■ TASK OBJECTIVE
Nothing but the records, transcribed exactly, should appear in the answer; leave the pictures out.

[Before and after images]
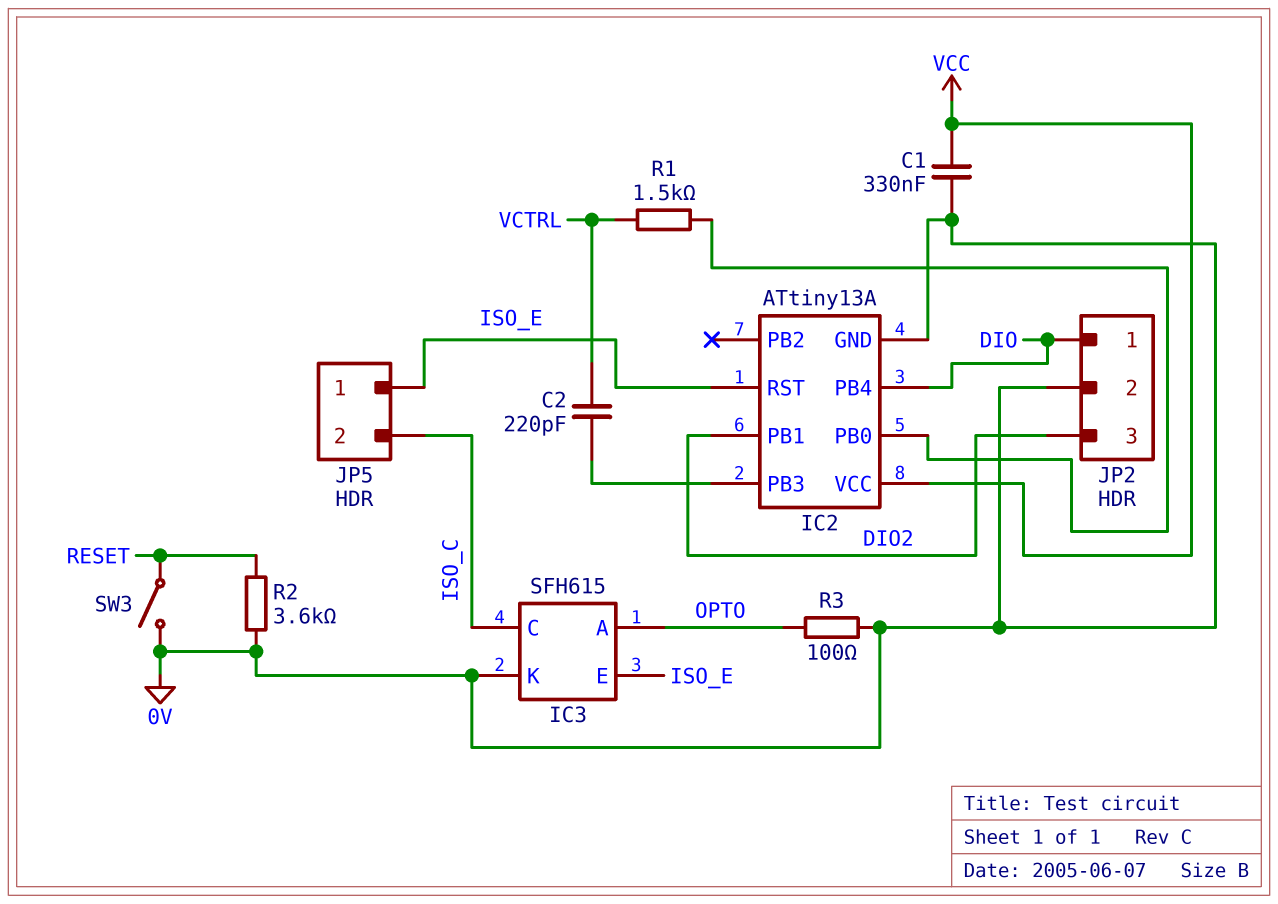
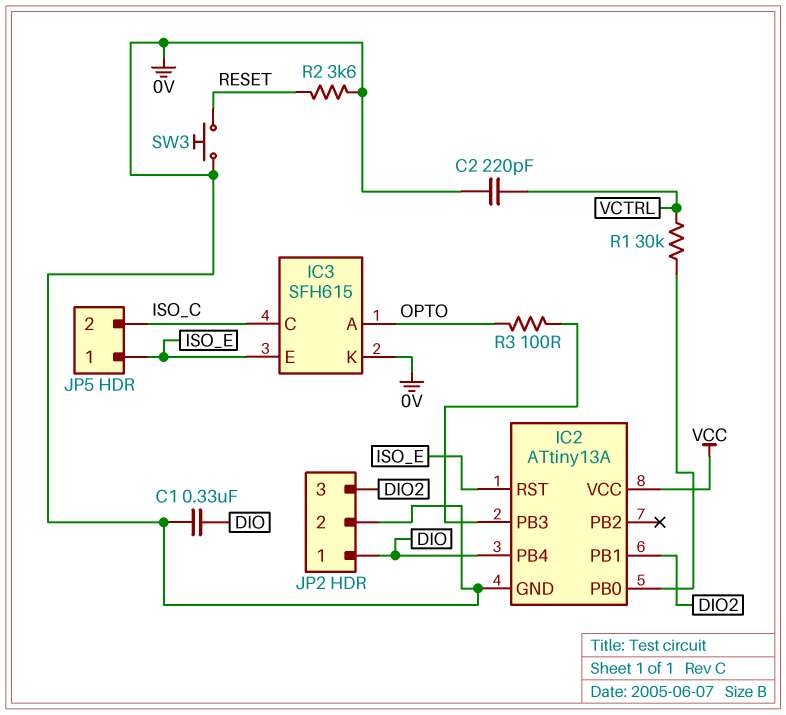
C1: 330nF (0V, VCC) -> 330nF (0V, DIO)
C2: 220pF (IC2/PB3, VCTRL) -> 220pF (0V, VCTRL)
R1: 1.5k (IC2/PB0, VCTRL) -> 30k (IC2/PB0, VCTRL)
R3: 100 (0V, OPTO) -> 100 (IC2/PB3, OPTO)
SW3: switch (0V, RESET) -> button (0V, RESET)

■ ANSWER SECTION
C1: 330nF (0V, VCC) -> 330nF (0V, DIO)
C2: 220pF (IC2/PB3, VCTRL) -> 220pF (0V, VCTRL)
R1: 1.5k (IC2/PB0, VCTRL) -> 30k (IC2/PB0, VCTRL)
R3: 100 (0V, OPTO) -> 100 (IC2/PB3, OPTO)
SW3: switch (0V, RESET) -> button (0V, RESET)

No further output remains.